• Contour annotation records:

★ ★ ★ ★ ★

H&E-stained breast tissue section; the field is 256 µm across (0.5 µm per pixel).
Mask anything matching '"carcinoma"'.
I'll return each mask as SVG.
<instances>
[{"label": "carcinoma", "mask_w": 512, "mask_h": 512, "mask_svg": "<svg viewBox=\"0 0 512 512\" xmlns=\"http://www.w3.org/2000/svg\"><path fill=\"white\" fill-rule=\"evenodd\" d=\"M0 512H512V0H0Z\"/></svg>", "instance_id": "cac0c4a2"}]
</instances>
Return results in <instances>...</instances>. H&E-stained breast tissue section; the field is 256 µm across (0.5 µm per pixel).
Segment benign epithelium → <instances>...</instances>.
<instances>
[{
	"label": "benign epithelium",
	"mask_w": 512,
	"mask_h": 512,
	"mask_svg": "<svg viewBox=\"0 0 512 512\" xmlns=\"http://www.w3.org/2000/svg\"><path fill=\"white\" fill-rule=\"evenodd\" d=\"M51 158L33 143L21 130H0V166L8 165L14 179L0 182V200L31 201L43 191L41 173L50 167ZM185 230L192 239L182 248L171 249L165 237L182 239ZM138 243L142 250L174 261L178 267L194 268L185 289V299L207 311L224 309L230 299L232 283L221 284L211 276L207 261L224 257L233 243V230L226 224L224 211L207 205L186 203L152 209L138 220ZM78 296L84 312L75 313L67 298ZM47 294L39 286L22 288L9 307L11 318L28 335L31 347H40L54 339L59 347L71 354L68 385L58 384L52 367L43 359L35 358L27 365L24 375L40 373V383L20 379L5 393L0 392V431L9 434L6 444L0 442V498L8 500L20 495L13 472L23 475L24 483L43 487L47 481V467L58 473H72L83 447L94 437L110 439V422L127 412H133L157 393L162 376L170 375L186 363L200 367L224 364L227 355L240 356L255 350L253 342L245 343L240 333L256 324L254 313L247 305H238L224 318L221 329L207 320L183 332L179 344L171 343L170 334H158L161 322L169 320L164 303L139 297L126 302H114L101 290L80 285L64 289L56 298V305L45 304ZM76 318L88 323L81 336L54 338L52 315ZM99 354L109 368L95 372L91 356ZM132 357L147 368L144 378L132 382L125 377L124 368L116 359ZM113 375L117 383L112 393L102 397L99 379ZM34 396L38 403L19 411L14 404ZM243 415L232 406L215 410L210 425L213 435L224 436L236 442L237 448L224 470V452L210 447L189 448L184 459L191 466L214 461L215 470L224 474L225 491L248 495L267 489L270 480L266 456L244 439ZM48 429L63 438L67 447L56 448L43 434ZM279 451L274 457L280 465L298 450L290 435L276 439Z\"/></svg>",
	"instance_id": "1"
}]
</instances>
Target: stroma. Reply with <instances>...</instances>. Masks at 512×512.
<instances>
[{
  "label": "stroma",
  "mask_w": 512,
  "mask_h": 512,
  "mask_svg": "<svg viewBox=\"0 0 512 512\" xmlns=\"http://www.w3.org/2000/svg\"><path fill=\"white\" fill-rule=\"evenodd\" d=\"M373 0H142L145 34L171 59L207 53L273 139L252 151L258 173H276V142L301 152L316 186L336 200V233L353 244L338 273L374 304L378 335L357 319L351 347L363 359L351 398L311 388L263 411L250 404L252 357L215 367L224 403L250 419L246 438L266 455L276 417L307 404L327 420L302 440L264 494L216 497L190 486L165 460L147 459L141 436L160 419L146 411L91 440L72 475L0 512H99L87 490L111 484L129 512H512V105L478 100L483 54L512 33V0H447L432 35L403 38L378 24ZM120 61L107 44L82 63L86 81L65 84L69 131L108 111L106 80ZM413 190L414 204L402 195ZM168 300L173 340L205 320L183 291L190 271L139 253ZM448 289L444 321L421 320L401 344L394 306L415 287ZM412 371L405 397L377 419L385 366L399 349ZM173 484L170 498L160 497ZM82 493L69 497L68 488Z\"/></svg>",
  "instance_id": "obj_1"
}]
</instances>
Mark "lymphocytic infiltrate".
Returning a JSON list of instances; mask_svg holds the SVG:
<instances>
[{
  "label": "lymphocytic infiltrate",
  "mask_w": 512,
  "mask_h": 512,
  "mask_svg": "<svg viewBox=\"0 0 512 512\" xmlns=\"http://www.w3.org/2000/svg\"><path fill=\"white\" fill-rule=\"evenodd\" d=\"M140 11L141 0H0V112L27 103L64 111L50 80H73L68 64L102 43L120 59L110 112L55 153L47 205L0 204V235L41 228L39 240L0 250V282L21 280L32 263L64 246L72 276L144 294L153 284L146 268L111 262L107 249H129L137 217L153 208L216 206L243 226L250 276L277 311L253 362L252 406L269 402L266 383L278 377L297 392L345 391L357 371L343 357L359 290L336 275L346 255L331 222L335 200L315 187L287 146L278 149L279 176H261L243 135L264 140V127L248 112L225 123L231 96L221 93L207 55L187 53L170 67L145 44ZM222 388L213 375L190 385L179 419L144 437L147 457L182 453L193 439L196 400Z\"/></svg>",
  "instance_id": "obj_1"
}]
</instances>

★ ★ ★ ★ ★

• WHAT TO PRODUCE: Your task is to reproduce the whole listing exactly.

• COMPLETE OUTPUT:
H&E-stained breast tissue section; the field is 256 µm across (0.5 µm per pixel).
Mask anything matching '"carcinoma"'.
I'll return each mask as SVG.
<instances>
[{"label": "carcinoma", "mask_w": 512, "mask_h": 512, "mask_svg": "<svg viewBox=\"0 0 512 512\" xmlns=\"http://www.w3.org/2000/svg\"><path fill=\"white\" fill-rule=\"evenodd\" d=\"M0 512H512V0H0Z\"/></svg>", "instance_id": "cac0c4a2"}]
</instances>
Return results in <instances>...</instances>. H&E-stained breast tissue section; the field is 256 µm across (0.5 µm per pixel).
Segment benign epithelium → <instances>...</instances>.
<instances>
[{
	"label": "benign epithelium",
	"mask_w": 512,
	"mask_h": 512,
	"mask_svg": "<svg viewBox=\"0 0 512 512\" xmlns=\"http://www.w3.org/2000/svg\"><path fill=\"white\" fill-rule=\"evenodd\" d=\"M51 158L33 143L21 130H0V166L8 165L14 179L0 182V200L31 201L43 191L41 173L50 167ZM185 230L192 239L182 248L171 249L165 237L182 239ZM138 243L142 250L174 261L178 267L194 268L185 289V299L207 311L224 309L230 299L232 283L221 284L211 276L207 261L224 257L233 243V230L226 224L224 211L207 205L186 203L152 209L138 220ZM78 296L84 312L75 313L67 298ZM47 294L39 286L22 288L9 307L11 318L28 335L31 347H40L54 339L59 347L71 354L68 385L58 384L52 367L43 359L35 358L27 365L24 375L40 373V383L20 379L5 393L0 392V431L9 434L6 444L0 442V498L8 500L20 495L13 472L23 475L24 483L43 487L47 481V467L58 473H72L83 447L94 437L110 439V422L127 412H133L157 393L162 376L170 375L186 363L200 367L224 364L227 355L240 356L255 350L253 342L245 343L240 333L256 324L254 313L247 305H238L224 318L221 329L207 320L183 332L179 344L171 343L170 334H158L161 322L169 320L164 303L139 297L126 302H114L101 290L80 285L64 289L56 298V305L45 304ZM76 318L88 323L81 336L54 338L52 315ZM99 354L109 368L95 372L91 356ZM132 357L147 368L144 378L132 382L125 377L124 368L116 359ZM113 375L117 383L112 393L102 397L99 379ZM34 396L38 403L19 411L14 404ZM243 415L232 406L215 410L210 425L213 435L224 436L236 442L237 448L224 470V452L210 447L189 448L184 459L191 466L214 461L215 470L224 474L225 491L248 495L267 489L270 480L266 456L244 439ZM48 429L63 438L67 447L56 448L43 434ZM279 451L274 457L280 465L298 450L290 435L276 439Z\"/></svg>",
	"instance_id": "1"
}]
</instances>
Target: stroma. Reply with <instances>...</instances>. Masks at 512×512.
<instances>
[{
  "label": "stroma",
  "mask_w": 512,
  "mask_h": 512,
  "mask_svg": "<svg viewBox=\"0 0 512 512\" xmlns=\"http://www.w3.org/2000/svg\"><path fill=\"white\" fill-rule=\"evenodd\" d=\"M373 0H142L145 34L171 59L207 53L273 139L252 151L258 173H276V142L301 152L316 186L336 200V233L353 244L338 273L374 304L378 335L357 319L351 347L363 359L351 398L311 388L263 411L250 404L252 357L215 367L224 403L250 419L246 438L266 455L276 417L307 404L327 420L302 440L264 494L216 497L190 486L165 460L147 459L141 436L160 419L146 411L91 440L72 475L0 512H99L87 490L111 484L129 512H512V105L478 100L483 54L512 33V0H447L432 35L403 38L378 24ZM120 61L107 44L82 63L86 81L65 84L69 131L108 111L106 80ZM413 190L414 204L402 195ZM168 300L173 340L205 320L183 291L190 271L139 253ZM448 289L444 321L421 320L401 344L394 306L415 287ZM412 371L405 397L377 419L385 366L399 349ZM173 484L170 498L160 497ZM82 493L69 497L68 488Z\"/></svg>",
  "instance_id": "obj_1"
}]
</instances>
Mark "lymphocytic infiltrate".
Returning a JSON list of instances; mask_svg holds the SVG:
<instances>
[{
  "label": "lymphocytic infiltrate",
  "mask_w": 512,
  "mask_h": 512,
  "mask_svg": "<svg viewBox=\"0 0 512 512\" xmlns=\"http://www.w3.org/2000/svg\"><path fill=\"white\" fill-rule=\"evenodd\" d=\"M140 11L141 0H0V112L27 103L64 111L50 80H73L68 64L102 43L120 59L110 112L55 153L47 205L0 204V235L41 228L39 240L0 250V282L21 280L32 263L64 246L72 276L144 294L153 284L146 268L111 262L107 249H129L137 217L153 208L216 206L243 226L250 276L277 311L253 362L252 406L269 402L266 383L278 377L297 392L345 391L357 371L343 357L359 290L336 275L346 255L331 222L335 200L315 187L287 146L278 149L279 176H261L243 135L264 140V127L248 112L225 123L231 96L221 93L207 55L187 53L170 67L145 44ZM222 388L213 375L190 385L179 419L144 437L147 457L182 453L193 439L196 400Z\"/></svg>",
  "instance_id": "obj_1"
}]
</instances>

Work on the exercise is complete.